**Your goal:** Copy the records below, from the line containing "purple pencil [212,198,316,241]" through the last line; leave out pictures.

**Source data:**

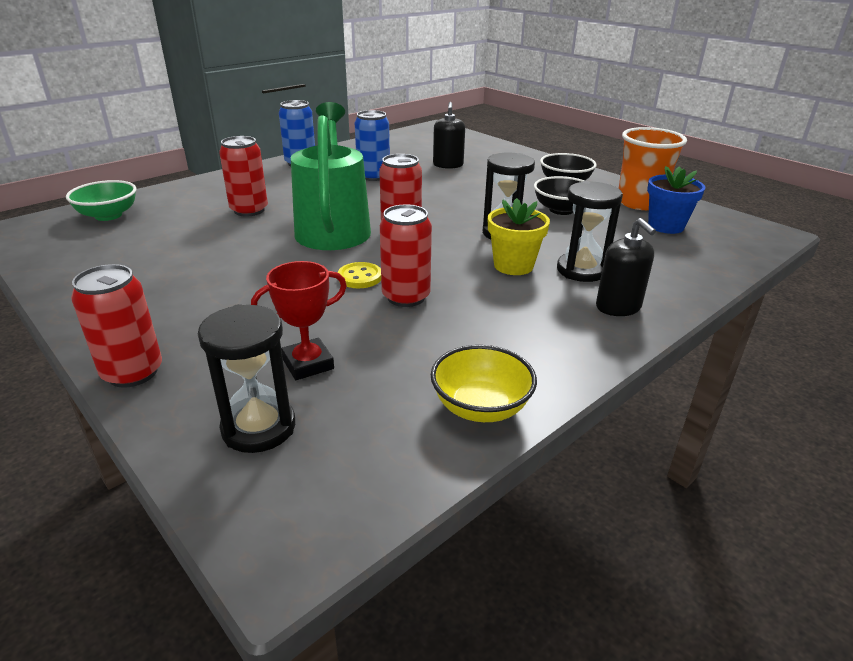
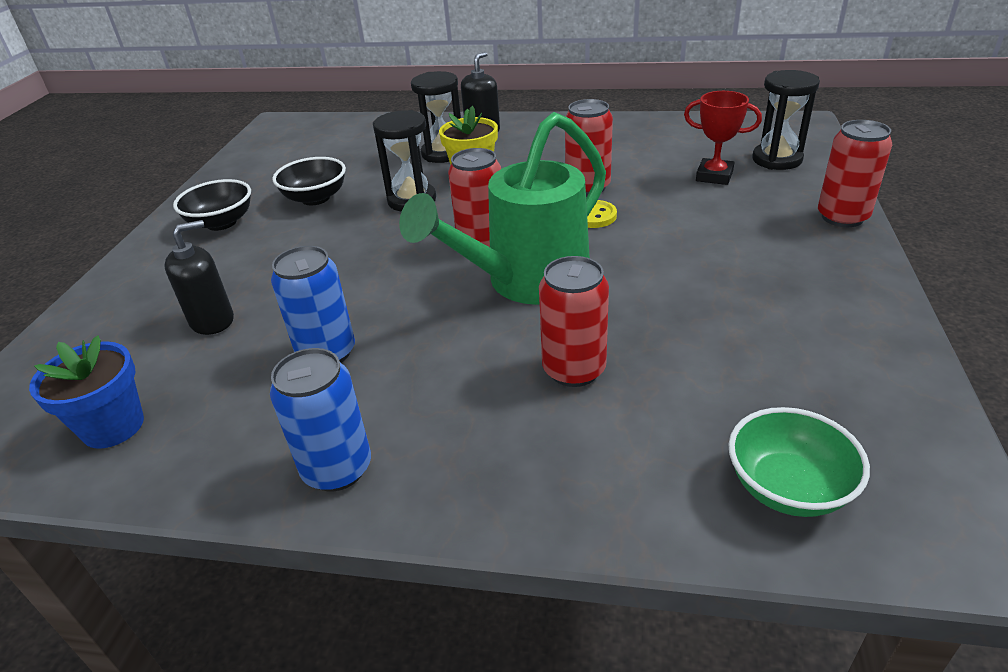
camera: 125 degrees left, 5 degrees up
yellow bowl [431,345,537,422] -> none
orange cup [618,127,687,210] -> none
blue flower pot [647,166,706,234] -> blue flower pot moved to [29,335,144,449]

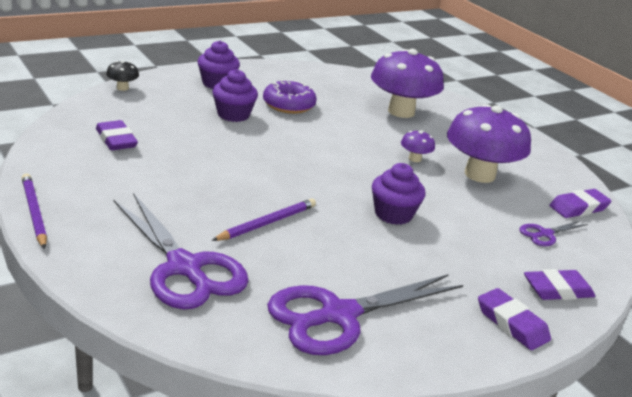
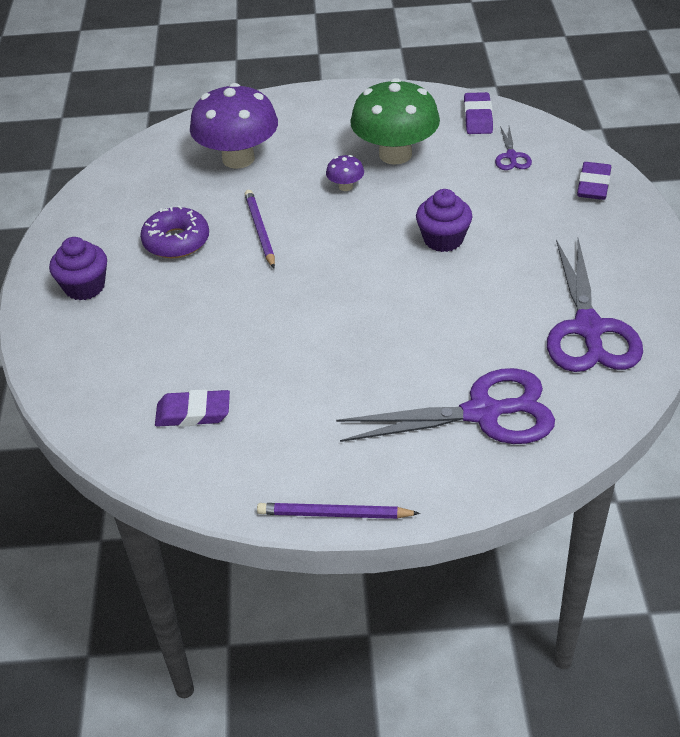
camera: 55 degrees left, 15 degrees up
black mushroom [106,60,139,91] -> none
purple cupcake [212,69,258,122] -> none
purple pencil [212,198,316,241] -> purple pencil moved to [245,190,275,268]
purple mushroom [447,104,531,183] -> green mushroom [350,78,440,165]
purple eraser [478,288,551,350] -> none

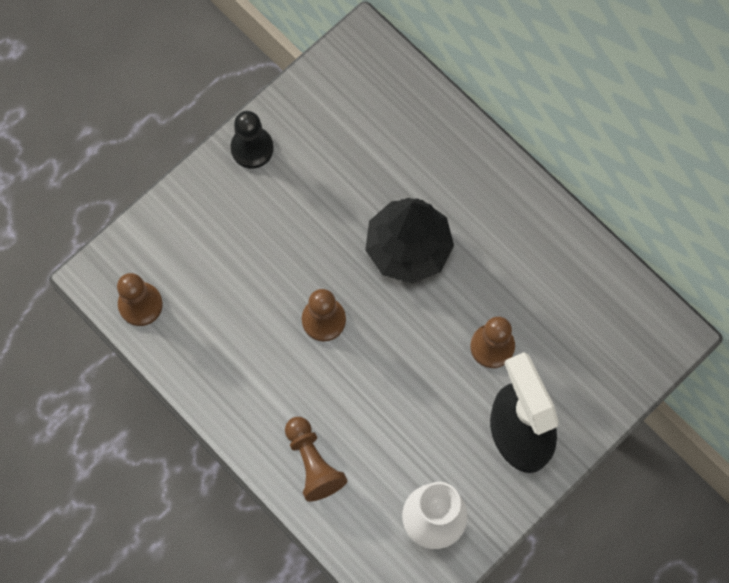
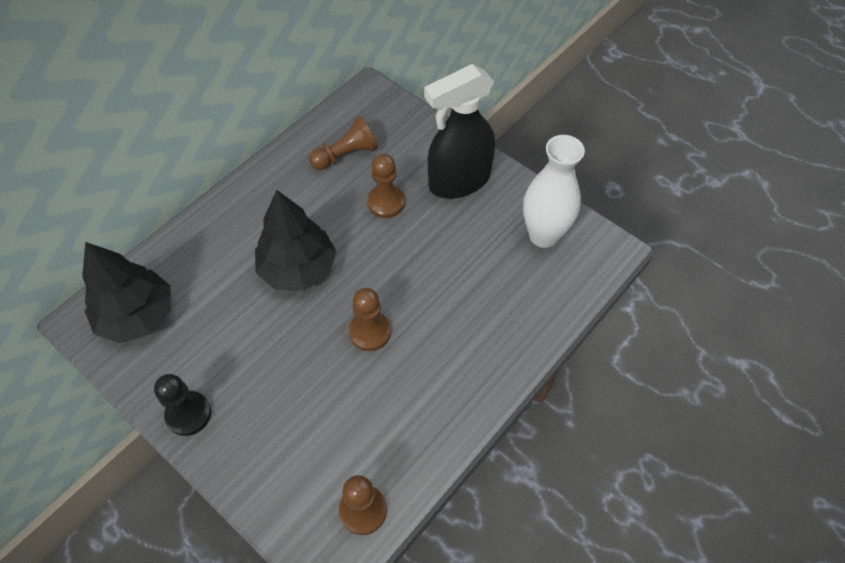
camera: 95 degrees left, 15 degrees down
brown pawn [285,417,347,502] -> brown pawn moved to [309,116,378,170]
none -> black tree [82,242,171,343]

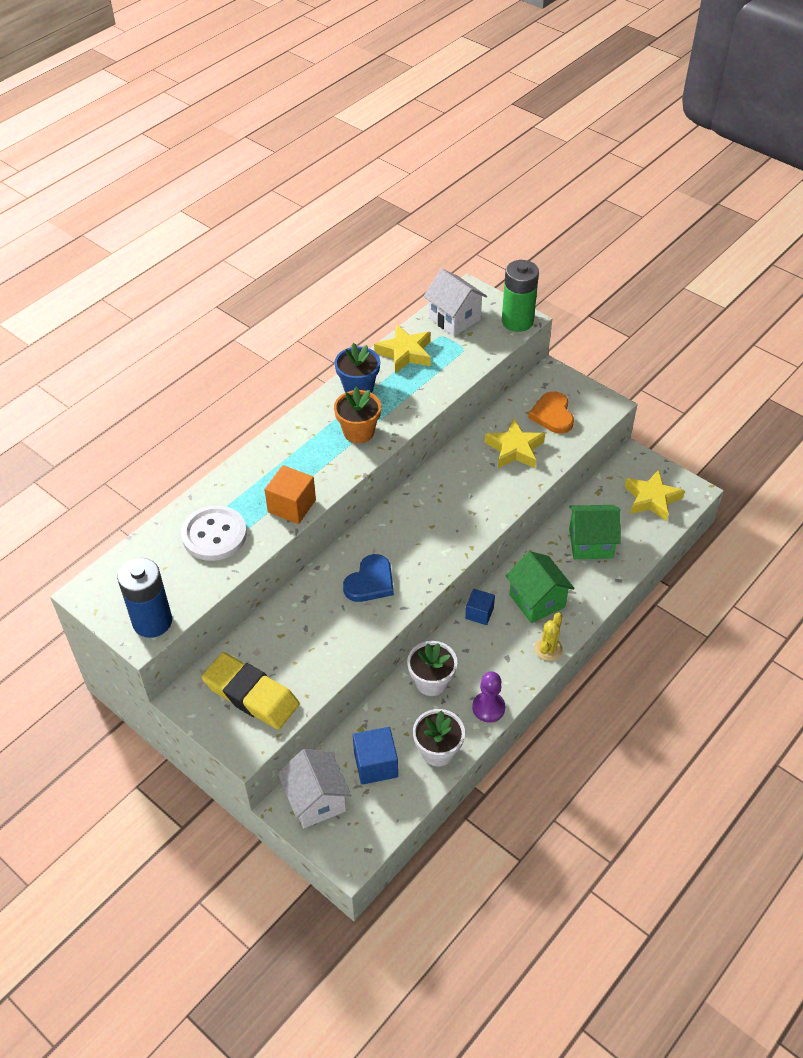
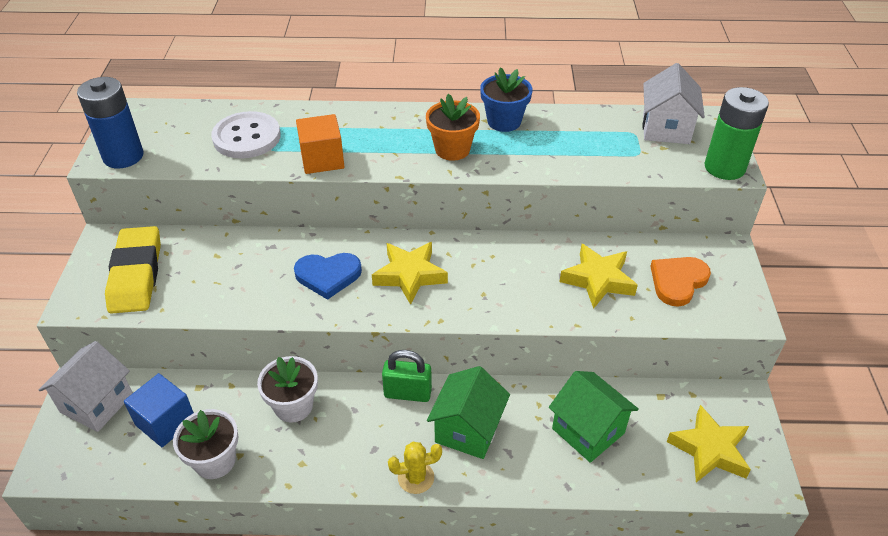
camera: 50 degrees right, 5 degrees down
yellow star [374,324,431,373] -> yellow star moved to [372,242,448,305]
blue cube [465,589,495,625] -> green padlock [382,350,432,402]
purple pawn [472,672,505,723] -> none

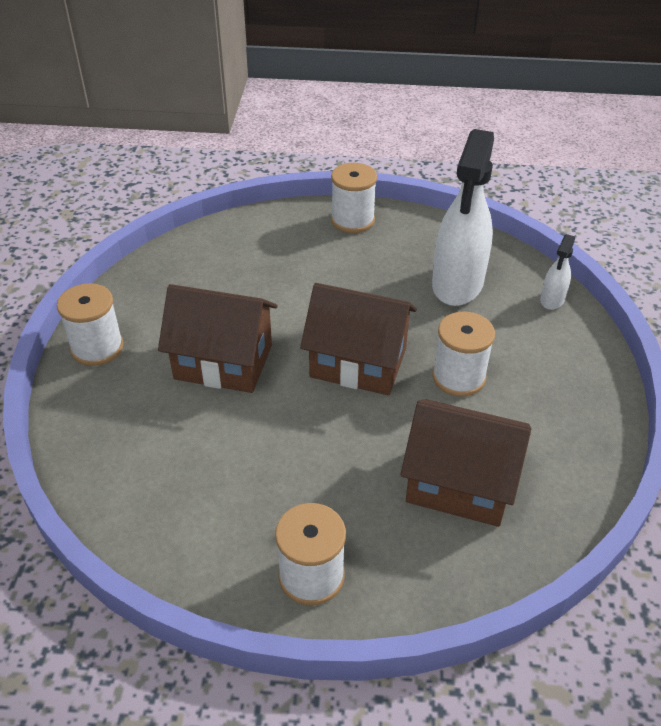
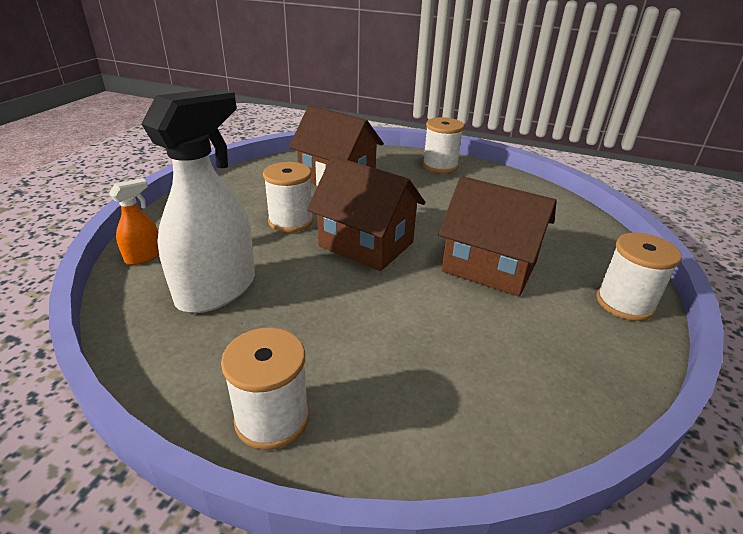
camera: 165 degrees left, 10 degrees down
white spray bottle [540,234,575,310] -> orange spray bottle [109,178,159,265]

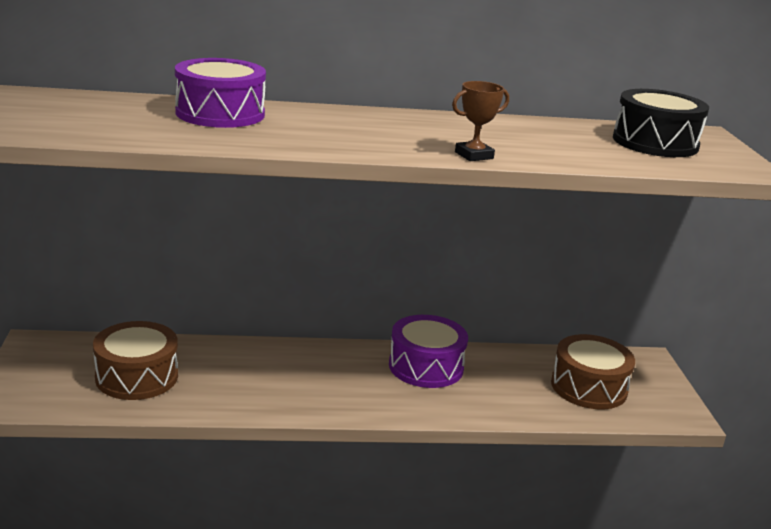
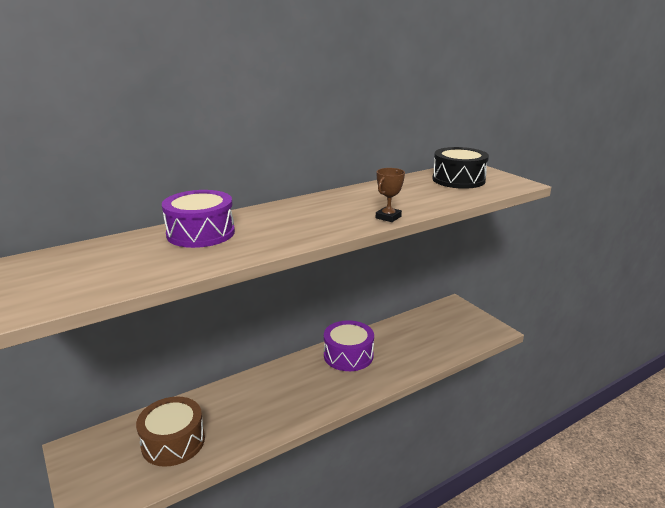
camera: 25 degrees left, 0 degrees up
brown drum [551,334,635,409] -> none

**Result of this exercise:**
purple pencil [212,198,316,241] -> purple pencil moved to [245,190,275,268]
purple mushroom [447,104,531,183] -> green mushroom [350,78,440,165]
purple eraser [478,288,551,350] -> none

camera: 95 degrees left, 15 degrees down
brown pawn [285,417,347,502] -> brown pawn moved to [309,116,378,170]
none -> black tree [82,242,171,343]

camera: 50 degrees right, 5 degrees down
yellow star [374,324,431,373] -> yellow star moved to [372,242,448,305]
blue cube [465,589,495,625] -> green padlock [382,350,432,402]
purple pawn [472,672,505,723] -> none

camera: 165 degrees left, 10 degrees down
white spray bottle [540,234,575,310] -> orange spray bottle [109,178,159,265]

camera: 25 degrees left, 0 degrees up
brown drum [551,334,635,409] -> none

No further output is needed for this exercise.